● **EXERCISE OBJECTIVE**
The lines below are to be quoted exactly, from the first through the one that contains "none -> purple round brick C5 level 2".
[Opening LISTED ENTRIES section]
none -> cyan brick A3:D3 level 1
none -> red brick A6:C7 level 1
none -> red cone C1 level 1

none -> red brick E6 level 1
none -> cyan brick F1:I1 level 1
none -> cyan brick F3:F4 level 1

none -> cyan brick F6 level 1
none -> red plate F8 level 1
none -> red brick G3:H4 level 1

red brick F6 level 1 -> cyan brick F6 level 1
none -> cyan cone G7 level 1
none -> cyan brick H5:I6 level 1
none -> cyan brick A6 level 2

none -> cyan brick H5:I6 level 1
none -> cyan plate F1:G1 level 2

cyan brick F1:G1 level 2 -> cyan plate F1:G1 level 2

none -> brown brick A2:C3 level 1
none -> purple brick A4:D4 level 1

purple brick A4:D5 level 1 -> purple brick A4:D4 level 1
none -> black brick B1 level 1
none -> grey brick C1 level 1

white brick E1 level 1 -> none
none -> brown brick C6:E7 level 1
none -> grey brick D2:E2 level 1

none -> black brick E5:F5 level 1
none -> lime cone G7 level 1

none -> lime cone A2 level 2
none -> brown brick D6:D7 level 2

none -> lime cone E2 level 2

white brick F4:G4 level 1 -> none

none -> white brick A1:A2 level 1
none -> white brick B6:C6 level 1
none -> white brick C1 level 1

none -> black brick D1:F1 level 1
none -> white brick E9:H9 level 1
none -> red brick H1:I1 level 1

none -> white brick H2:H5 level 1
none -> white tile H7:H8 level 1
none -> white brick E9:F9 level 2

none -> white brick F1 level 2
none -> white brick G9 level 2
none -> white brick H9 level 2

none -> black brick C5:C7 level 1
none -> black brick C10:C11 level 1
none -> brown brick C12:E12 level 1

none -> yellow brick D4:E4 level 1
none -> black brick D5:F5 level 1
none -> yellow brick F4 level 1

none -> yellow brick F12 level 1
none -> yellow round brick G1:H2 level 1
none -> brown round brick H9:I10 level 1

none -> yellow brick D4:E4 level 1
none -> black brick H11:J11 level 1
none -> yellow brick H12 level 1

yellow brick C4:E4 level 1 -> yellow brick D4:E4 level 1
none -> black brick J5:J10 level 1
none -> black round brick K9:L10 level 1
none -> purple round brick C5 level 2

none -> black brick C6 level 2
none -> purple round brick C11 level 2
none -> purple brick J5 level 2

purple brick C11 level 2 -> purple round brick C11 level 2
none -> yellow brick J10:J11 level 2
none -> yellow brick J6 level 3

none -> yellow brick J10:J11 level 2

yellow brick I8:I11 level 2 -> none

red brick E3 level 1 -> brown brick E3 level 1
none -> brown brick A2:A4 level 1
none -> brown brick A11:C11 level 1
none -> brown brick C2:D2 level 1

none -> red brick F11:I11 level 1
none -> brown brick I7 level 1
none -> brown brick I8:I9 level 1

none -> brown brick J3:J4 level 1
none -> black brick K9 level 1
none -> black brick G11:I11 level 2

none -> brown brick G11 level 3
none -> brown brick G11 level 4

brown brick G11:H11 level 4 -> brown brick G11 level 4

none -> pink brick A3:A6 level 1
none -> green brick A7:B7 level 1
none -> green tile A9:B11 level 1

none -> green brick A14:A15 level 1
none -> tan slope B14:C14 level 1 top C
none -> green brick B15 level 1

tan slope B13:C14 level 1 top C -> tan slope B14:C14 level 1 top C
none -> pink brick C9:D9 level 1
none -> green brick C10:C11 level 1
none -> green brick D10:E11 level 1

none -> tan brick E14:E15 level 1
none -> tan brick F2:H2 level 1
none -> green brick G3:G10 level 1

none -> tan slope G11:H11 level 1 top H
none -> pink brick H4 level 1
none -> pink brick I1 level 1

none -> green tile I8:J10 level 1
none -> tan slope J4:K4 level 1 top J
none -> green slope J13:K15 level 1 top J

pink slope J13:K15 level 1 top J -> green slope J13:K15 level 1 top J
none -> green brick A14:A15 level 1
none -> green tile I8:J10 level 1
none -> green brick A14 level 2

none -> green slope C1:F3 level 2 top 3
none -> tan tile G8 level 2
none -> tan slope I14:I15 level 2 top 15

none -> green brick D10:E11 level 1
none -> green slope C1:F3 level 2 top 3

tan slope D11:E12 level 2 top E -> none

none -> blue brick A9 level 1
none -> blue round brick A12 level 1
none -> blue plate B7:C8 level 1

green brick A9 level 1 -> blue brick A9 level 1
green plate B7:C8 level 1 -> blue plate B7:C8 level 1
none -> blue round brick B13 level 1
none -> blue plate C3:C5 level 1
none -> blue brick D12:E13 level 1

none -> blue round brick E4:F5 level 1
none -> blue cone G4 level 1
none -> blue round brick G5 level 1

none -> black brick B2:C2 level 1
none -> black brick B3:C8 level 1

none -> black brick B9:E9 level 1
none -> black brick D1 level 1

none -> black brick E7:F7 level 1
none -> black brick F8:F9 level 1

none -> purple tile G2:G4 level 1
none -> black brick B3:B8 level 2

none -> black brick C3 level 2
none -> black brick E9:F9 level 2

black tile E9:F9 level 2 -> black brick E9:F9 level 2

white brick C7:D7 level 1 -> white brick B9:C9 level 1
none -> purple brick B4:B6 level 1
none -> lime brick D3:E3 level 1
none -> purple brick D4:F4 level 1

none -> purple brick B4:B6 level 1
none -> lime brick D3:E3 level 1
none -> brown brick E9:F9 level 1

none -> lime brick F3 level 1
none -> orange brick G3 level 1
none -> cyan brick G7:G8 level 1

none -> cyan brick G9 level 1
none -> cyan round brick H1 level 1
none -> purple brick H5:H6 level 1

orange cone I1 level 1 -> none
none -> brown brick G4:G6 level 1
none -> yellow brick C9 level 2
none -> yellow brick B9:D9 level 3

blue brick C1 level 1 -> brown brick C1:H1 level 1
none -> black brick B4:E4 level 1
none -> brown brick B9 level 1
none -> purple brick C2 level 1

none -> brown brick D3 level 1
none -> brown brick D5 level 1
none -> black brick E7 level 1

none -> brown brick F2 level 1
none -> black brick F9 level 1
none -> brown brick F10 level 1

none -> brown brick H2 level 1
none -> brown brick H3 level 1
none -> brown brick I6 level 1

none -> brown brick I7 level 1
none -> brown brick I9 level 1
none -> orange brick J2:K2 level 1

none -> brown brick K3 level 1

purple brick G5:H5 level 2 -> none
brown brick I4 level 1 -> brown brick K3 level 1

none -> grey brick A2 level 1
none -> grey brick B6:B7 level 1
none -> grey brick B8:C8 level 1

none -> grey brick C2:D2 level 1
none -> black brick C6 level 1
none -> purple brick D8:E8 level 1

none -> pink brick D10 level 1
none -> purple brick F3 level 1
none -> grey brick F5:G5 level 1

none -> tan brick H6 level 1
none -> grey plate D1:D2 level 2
[Closing LISTED ENTRIES section]
● **EXERCISE SOLUTION**
none -> cyan brick A3:D3 level 1
none -> red brick A6:C7 level 1
none -> red cone C1 level 1

none -> red brick E6 level 1
none -> cyan brick F1:I1 level 1
none -> cyan brick F3:F4 level 1

none -> cyan brick F6 level 1
none -> red plate F8 level 1
none -> red brick G3:H4 level 1

red brick F6 level 1 -> cyan brick F6 level 1
none -> cyan cone G7 level 1
none -> cyan brick H5:I6 level 1
none -> cyan brick A6 level 2

none -> cyan brick H5:I6 level 1
none -> cyan plate F1:G1 level 2

cyan brick F1:G1 level 2 -> cyan plate F1:G1 level 2

none -> brown brick A2:C3 level 1
none -> purple brick A4:D4 level 1

purple brick A4:D5 level 1 -> purple brick A4:D4 level 1
none -> black brick B1 level 1
none -> grey brick C1 level 1

white brick E1 level 1 -> none
none -> brown brick C6:E7 level 1
none -> grey brick D2:E2 level 1

none -> black brick E5:F5 level 1
none -> lime cone G7 level 1

none -> lime cone A2 level 2
none -> brown brick D6:D7 level 2

none -> lime cone E2 level 2

white brick F4:G4 level 1 -> none

none -> white brick A1:A2 level 1
none -> white brick B6:C6 level 1
none -> white brick C1 level 1

none -> black brick D1:F1 level 1
none -> white brick E9:H9 level 1
none -> red brick H1:I1 level 1

none -> white brick H2:H5 level 1
none -> white tile H7:H8 level 1
none -> white brick E9:F9 level 2

none -> white brick F1 level 2
none -> white brick G9 level 2
none -> white brick H9 level 2

none -> black brick C5:C7 level 1
none -> black brick C10:C11 level 1
none -> brown brick C12:E12 level 1

none -> yellow brick D4:E4 level 1
none -> black brick D5:F5 level 1
none -> yellow brick F4 level 1

none -> yellow brick F12 level 1
none -> yellow round brick G1:H2 level 1
none -> brown round brick H9:I10 level 1

none -> yellow brick D4:E4 level 1
none -> black brick H11:J11 level 1
none -> yellow brick H12 level 1

yellow brick C4:E4 level 1 -> yellow brick D4:E4 level 1
none -> black brick J5:J10 level 1
none -> black round brick K9:L10 level 1
none -> purple round brick C5 level 2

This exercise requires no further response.